Try it - Every entry needs to be reproduced exactly.

(Beginning of Records shown)

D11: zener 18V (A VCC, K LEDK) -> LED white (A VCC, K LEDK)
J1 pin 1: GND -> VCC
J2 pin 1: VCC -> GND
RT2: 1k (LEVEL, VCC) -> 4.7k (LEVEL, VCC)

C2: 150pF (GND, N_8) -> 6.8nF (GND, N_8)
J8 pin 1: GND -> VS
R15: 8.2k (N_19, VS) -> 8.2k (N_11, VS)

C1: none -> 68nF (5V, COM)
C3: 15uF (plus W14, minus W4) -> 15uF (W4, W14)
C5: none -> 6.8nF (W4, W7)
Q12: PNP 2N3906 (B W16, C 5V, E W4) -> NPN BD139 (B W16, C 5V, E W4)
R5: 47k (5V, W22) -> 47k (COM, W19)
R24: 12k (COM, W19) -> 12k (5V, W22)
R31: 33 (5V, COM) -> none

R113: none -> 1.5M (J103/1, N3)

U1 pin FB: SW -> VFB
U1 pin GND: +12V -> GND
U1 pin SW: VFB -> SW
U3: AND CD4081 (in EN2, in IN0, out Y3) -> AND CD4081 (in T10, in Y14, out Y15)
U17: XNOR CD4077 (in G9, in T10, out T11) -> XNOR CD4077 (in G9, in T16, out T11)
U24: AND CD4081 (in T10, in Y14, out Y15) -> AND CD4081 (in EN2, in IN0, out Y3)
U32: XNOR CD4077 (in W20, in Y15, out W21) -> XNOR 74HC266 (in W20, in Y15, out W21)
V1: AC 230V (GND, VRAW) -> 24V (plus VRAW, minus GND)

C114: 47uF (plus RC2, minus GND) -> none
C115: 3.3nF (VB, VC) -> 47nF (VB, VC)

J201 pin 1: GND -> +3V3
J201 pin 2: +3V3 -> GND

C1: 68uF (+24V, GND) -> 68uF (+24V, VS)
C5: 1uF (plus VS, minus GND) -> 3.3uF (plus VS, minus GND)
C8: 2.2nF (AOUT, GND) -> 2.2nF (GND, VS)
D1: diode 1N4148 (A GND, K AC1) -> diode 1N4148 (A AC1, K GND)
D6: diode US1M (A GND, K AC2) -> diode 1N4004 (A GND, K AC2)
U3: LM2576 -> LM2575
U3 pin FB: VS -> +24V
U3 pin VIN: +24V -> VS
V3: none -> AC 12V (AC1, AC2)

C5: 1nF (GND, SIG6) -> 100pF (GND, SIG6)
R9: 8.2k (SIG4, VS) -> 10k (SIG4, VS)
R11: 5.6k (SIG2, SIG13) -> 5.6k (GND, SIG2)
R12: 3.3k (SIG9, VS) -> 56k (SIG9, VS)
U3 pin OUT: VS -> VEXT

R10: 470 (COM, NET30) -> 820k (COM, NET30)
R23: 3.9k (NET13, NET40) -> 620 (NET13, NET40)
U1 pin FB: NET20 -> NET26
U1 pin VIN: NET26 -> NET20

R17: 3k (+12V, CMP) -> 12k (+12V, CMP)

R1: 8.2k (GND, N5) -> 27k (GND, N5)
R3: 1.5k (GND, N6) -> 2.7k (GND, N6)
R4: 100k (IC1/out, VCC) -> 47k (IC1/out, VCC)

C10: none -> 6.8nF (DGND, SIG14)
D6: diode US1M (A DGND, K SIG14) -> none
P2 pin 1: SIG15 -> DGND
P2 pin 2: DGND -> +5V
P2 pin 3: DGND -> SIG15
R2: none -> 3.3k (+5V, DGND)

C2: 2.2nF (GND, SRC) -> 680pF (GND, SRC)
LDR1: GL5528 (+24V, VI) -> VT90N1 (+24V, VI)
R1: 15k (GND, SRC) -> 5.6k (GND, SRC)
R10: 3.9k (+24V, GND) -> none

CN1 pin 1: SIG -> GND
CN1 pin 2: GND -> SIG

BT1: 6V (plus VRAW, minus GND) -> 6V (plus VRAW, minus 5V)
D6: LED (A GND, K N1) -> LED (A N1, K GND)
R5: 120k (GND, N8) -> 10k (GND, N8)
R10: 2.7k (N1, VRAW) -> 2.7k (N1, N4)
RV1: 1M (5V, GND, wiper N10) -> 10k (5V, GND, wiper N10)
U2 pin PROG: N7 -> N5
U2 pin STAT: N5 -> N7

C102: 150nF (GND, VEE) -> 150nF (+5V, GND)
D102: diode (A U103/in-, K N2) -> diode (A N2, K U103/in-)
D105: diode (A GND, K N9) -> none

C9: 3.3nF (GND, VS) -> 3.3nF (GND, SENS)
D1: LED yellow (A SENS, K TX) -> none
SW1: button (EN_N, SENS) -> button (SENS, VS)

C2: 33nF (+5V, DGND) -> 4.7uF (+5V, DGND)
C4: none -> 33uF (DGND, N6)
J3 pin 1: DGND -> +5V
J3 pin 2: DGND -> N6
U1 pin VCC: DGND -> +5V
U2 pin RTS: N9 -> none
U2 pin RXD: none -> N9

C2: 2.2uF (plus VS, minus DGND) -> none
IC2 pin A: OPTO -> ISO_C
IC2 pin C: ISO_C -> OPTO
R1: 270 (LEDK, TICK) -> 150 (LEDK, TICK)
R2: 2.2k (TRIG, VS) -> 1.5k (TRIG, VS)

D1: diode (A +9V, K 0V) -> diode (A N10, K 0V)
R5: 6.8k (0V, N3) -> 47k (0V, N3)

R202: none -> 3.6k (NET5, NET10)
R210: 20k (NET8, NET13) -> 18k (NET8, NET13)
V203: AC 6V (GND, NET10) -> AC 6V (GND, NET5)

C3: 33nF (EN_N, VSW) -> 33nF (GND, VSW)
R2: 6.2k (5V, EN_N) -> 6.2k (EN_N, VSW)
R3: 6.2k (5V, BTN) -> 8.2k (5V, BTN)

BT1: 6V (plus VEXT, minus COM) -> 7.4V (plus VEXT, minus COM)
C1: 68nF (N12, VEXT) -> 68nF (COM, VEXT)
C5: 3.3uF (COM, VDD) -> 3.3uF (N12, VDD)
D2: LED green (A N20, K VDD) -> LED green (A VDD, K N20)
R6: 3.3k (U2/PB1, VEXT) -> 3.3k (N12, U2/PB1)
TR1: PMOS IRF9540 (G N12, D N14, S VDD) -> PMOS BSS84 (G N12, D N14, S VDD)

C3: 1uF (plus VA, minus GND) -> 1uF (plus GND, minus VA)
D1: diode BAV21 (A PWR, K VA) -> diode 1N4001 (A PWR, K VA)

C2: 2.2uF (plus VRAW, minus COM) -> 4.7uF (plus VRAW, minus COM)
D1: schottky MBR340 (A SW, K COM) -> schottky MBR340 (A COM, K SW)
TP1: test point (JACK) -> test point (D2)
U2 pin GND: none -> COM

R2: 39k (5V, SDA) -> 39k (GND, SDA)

(End of Records shown)

Answer to the problem -
D11: zener 18V (A VCC, K LEDK) -> LED white (A VCC, K LEDK)
J1 pin 1: GND -> VCC
J2 pin 1: VCC -> GND
RT2: 1k (LEVEL, VCC) -> 4.7k (LEVEL, VCC)

C2: 150pF (GND, N_8) -> 6.8nF (GND, N_8)
J8 pin 1: GND -> VS
R15: 8.2k (N_19, VS) -> 8.2k (N_11, VS)

C1: none -> 68nF (5V, COM)
C3: 15uF (plus W14, minus W4) -> 15uF (W4, W14)
C5: none -> 6.8nF (W4, W7)
Q12: PNP 2N3906 (B W16, C 5V, E W4) -> NPN BD139 (B W16, C 5V, E W4)
R5: 47k (5V, W22) -> 47k (COM, W19)
R24: 12k (COM, W19) -> 12k (5V, W22)
R31: 33 (5V, COM) -> none

R113: none -> 1.5M (J103/1, N3)

U1 pin FB: SW -> VFB
U1 pin GND: +12V -> GND
U1 pin SW: VFB -> SW
U3: AND CD4081 (in EN2, in IN0, out Y3) -> AND CD4081 (in T10, in Y14, out Y15)
U17: XNOR CD4077 (in G9, in T10, out T11) -> XNOR CD4077 (in G9, in T16, out T11)
U24: AND CD4081 (in T10, in Y14, out Y15) -> AND CD4081 (in EN2, in IN0, out Y3)
U32: XNOR CD4077 (in W20, in Y15, out W21) -> XNOR 74HC266 (in W20, in Y15, out W21)
V1: AC 230V (GND, VRAW) -> 24V (plus VRAW, minus GND)

C114: 47uF (plus RC2, minus GND) -> none
C115: 3.3nF (VB, VC) -> 47nF (VB, VC)

J201 pin 1: GND -> +3V3
J201 pin 2: +3V3 -> GND

C1: 68uF (+24V, GND) -> 68uF (+24V, VS)
C5: 1uF (plus VS, minus GND) -> 3.3uF (plus VS, minus GND)
C8: 2.2nF (AOUT, GND) -> 2.2nF (GND, VS)
D1: diode 1N4148 (A GND, K AC1) -> diode 1N4148 (A AC1, K GND)
D6: diode US1M (A GND, K AC2) -> diode 1N4004 (A GND, K AC2)
U3: LM2576 -> LM2575
U3 pin FB: VS -> +24V
U3 pin VIN: +24V -> VS
V3: none -> AC 12V (AC1, AC2)

C5: 1nF (GND, SIG6) -> 100pF (GND, SIG6)
R9: 8.2k (SIG4, VS) -> 10k (SIG4, VS)
R11: 5.6k (SIG2, SIG13) -> 5.6k (GND, SIG2)
R12: 3.3k (SIG9, VS) -> 56k (SIG9, VS)
U3 pin OUT: VS -> VEXT

R10: 470 (COM, NET30) -> 820k (COM, NET30)
R23: 3.9k (NET13, NET40) -> 620 (NET13, NET40)
U1 pin FB: NET20 -> NET26
U1 pin VIN: NET26 -> NET20

R17: 3k (+12V, CMP) -> 12k (+12V, CMP)

R1: 8.2k (GND, N5) -> 27k (GND, N5)
R3: 1.5k (GND, N6) -> 2.7k (GND, N6)
R4: 100k (IC1/out, VCC) -> 47k (IC1/out, VCC)

C10: none -> 6.8nF (DGND, SIG14)
D6: diode US1M (A DGND, K SIG14) -> none
P2 pin 1: SIG15 -> DGND
P2 pin 2: DGND -> +5V
P2 pin 3: DGND -> SIG15
R2: none -> 3.3k (+5V, DGND)

C2: 2.2nF (GND, SRC) -> 680pF (GND, SRC)
LDR1: GL5528 (+24V, VI) -> VT90N1 (+24V, VI)
R1: 15k (GND, SRC) -> 5.6k (GND, SRC)
R10: 3.9k (+24V, GND) -> none

CN1 pin 1: SIG -> GND
CN1 pin 2: GND -> SIG

BT1: 6V (plus VRAW, minus GND) -> 6V (plus VRAW, minus 5V)
D6: LED (A GND, K N1) -> LED (A N1, K GND)
R5: 120k (GND, N8) -> 10k (GND, N8)
R10: 2.7k (N1, VRAW) -> 2.7k (N1, N4)
RV1: 1M (5V, GND, wiper N10) -> 10k (5V, GND, wiper N10)
U2 pin PROG: N7 -> N5
U2 pin STAT: N5 -> N7

C102: 150nF (GND, VEE) -> 150nF (+5V, GND)
D102: diode (A U103/in-, K N2) -> diode (A N2, K U103/in-)
D105: diode (A GND, K N9) -> none

C9: 3.3nF (GND, VS) -> 3.3nF (GND, SENS)
D1: LED yellow (A SENS, K TX) -> none
SW1: button (EN_N, SENS) -> button (SENS, VS)

C2: 33nF (+5V, DGND) -> 4.7uF (+5V, DGND)
C4: none -> 33uF (DGND, N6)
J3 pin 1: DGND -> +5V
J3 pin 2: DGND -> N6
U1 pin VCC: DGND -> +5V
U2 pin RTS: N9 -> none
U2 pin RXD: none -> N9

C2: 2.2uF (plus VS, minus DGND) -> none
IC2 pin A: OPTO -> ISO_C
IC2 pin C: ISO_C -> OPTO
R1: 270 (LEDK, TICK) -> 150 (LEDK, TICK)
R2: 2.2k (TRIG, VS) -> 1.5k (TRIG, VS)

D1: diode (A +9V, K 0V) -> diode (A N10, K 0V)
R5: 6.8k (0V, N3) -> 47k (0V, N3)

R202: none -> 3.6k (NET5, NET10)
R210: 20k (NET8, NET13) -> 18k (NET8, NET13)
V203: AC 6V (GND, NET10) -> AC 6V (GND, NET5)

C3: 33nF (EN_N, VSW) -> 33nF (GND, VSW)
R2: 6.2k (5V, EN_N) -> 6.2k (EN_N, VSW)
R3: 6.2k (5V, BTN) -> 8.2k (5V, BTN)

BT1: 6V (plus VEXT, minus COM) -> 7.4V (plus VEXT, minus COM)
C1: 68nF (N12, VEXT) -> 68nF (COM, VEXT)
C5: 3.3uF (COM, VDD) -> 3.3uF (N12, VDD)
D2: LED green (A N20, K VDD) -> LED green (A VDD, K N20)
R6: 3.3k (U2/PB1, VEXT) -> 3.3k (N12, U2/PB1)
TR1: PMOS IRF9540 (G N12, D N14, S VDD) -> PMOS BSS84 (G N12, D N14, S VDD)

C3: 1uF (plus VA, minus GND) -> 1uF (plus GND, minus VA)
D1: diode BAV21 (A PWR, K VA) -> diode 1N4001 (A PWR, K VA)

C2: 2.2uF (plus VRAW, minus COM) -> 4.7uF (plus VRAW, minus COM)
D1: schottky MBR340 (A SW, K COM) -> schottky MBR340 (A COM, K SW)
TP1: test point (JACK) -> test point (D2)
U2 pin GND: none -> COM

R2: 39k (5V, SDA) -> 39k (GND, SDA)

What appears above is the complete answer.